* TASK BRIEF
From the material below, return exactly the lines starting at the one that holds "camera: 55 degrees left, 0 degrees up" and ending at the one that holds "(591, 304) = (341, 387): white brush -> none". Pictures stay out of the answer.

*** GIVEN RECORDS Section Begins ***

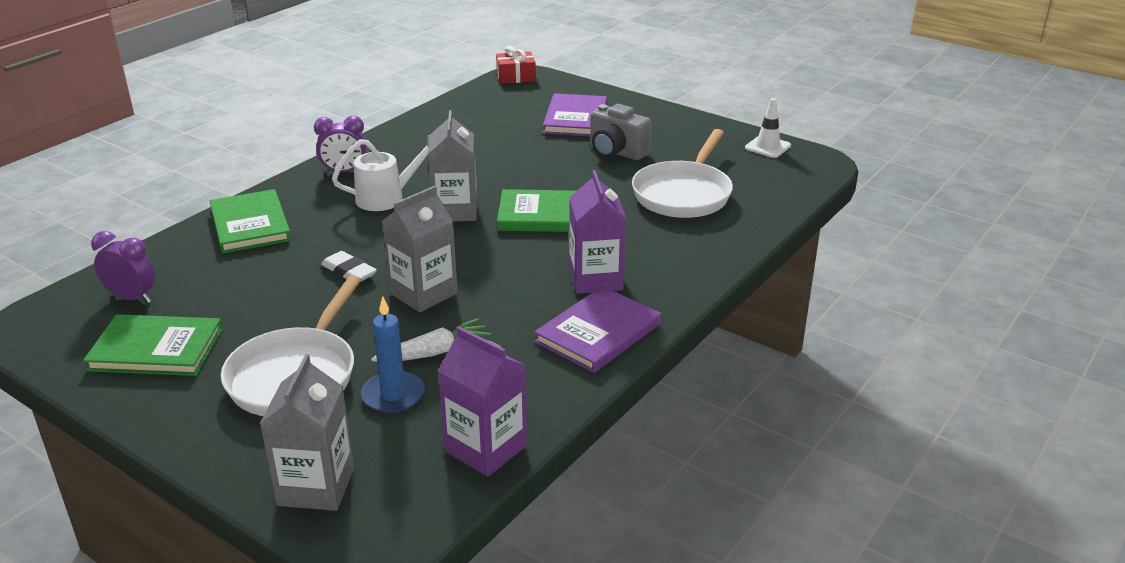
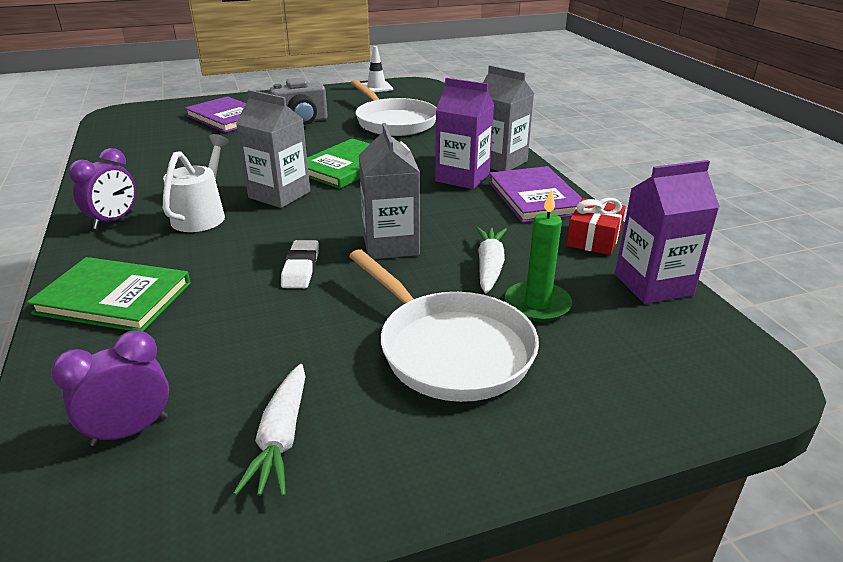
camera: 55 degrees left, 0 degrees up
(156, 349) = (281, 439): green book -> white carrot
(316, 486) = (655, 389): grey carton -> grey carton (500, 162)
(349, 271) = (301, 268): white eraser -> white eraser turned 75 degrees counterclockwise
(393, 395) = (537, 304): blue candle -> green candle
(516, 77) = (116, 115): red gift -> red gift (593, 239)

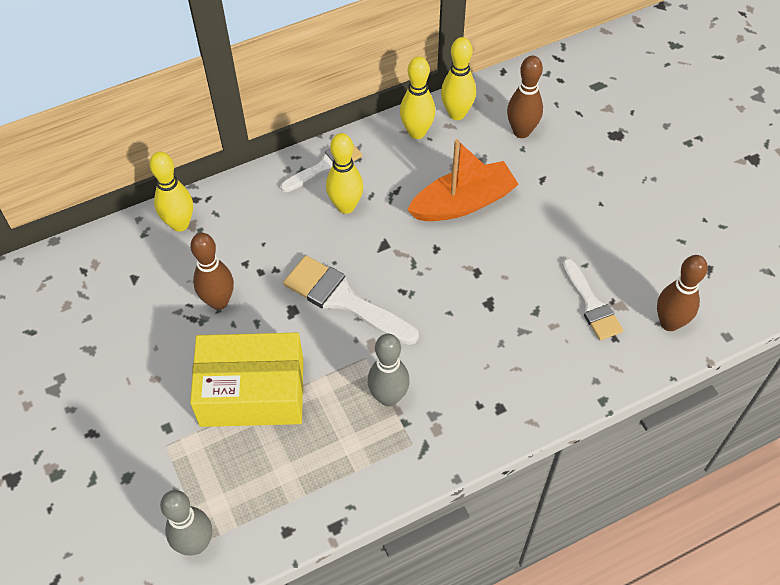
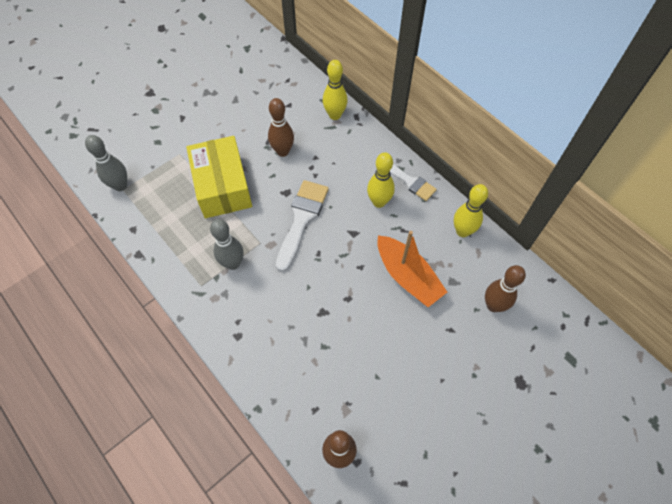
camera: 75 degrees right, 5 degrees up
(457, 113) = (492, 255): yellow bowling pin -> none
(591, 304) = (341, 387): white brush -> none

*** GIVEN RECORDS Section Ends ***
*** GIVEN RECORDS Section Begins ***

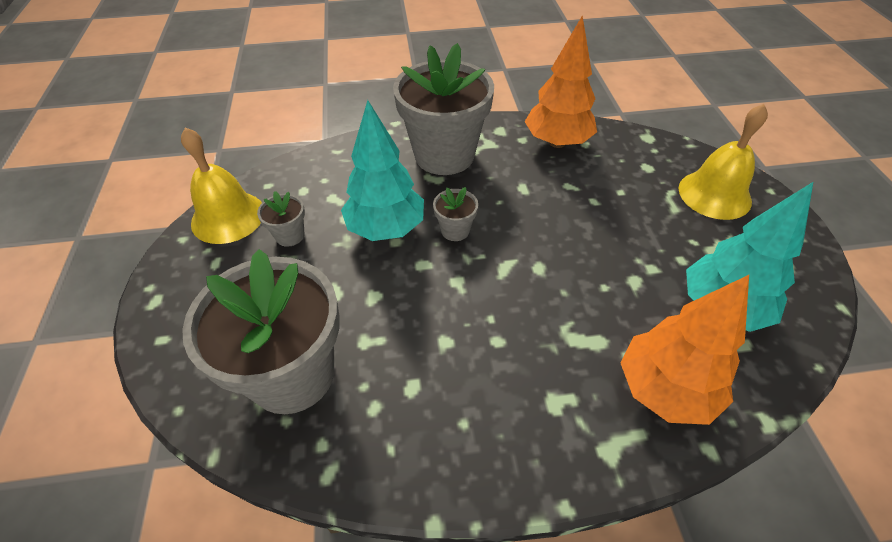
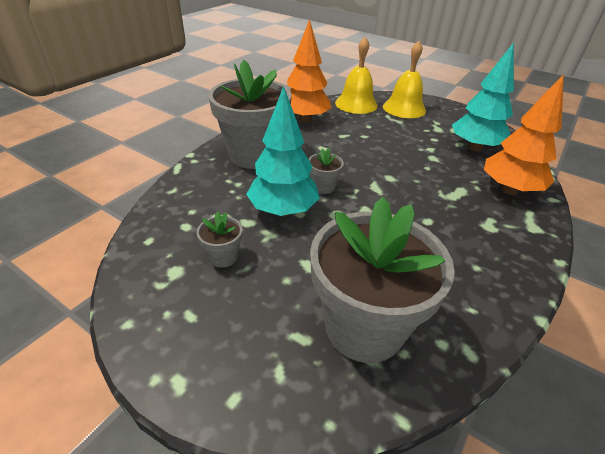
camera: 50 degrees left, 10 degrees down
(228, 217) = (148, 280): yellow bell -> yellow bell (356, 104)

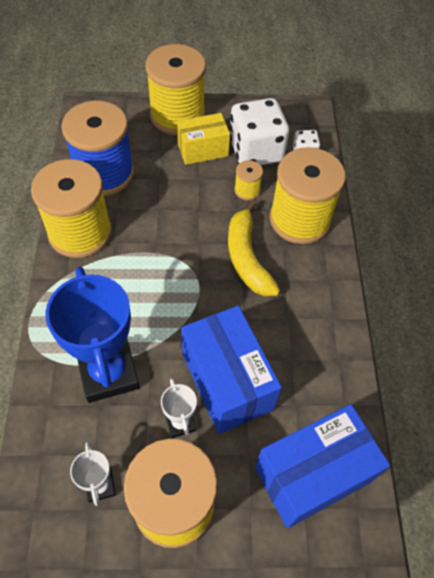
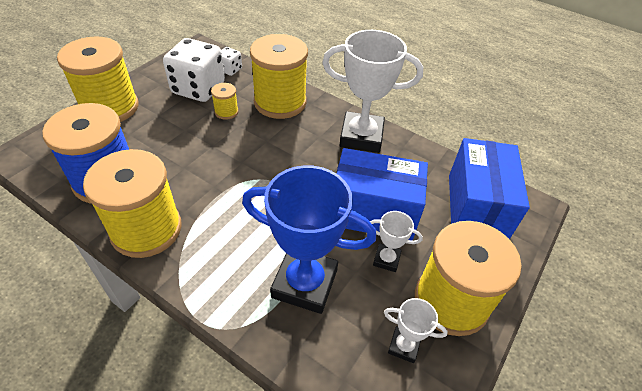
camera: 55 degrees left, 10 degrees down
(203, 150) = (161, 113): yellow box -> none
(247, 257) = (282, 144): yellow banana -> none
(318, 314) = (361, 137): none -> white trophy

*** GIVEN RECORDS Section Ends ***
*** GIVEN RECORDS Section Begins ***

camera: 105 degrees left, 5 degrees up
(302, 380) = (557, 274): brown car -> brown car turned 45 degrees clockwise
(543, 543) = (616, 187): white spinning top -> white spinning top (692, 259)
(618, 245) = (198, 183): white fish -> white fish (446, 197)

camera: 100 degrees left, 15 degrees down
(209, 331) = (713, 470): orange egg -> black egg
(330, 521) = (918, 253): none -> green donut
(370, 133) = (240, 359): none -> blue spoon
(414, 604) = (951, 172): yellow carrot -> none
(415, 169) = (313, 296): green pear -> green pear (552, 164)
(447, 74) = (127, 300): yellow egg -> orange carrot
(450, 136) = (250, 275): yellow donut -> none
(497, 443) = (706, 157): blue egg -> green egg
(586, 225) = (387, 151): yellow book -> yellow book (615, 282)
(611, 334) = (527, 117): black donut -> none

*** GIVEN RECORDS Section Ends ***

* RESULT
camera: 55 degrees left, 0 degrees up
(156, 349) = (281, 439): green book -> white carrot
(316, 486) = (655, 389): grey carton -> grey carton (500, 162)
(349, 271) = (301, 268): white eraser -> white eraser turned 75 degrees counterclockwise
(393, 395) = (537, 304): blue candle -> green candle
(516, 77) = (116, 115): red gift -> red gift (593, 239)

camera: 75 degrees right, 5 degrees up
(457, 113) = (492, 255): yellow bowling pin -> none
(591, 304) = (341, 387): white brush -> none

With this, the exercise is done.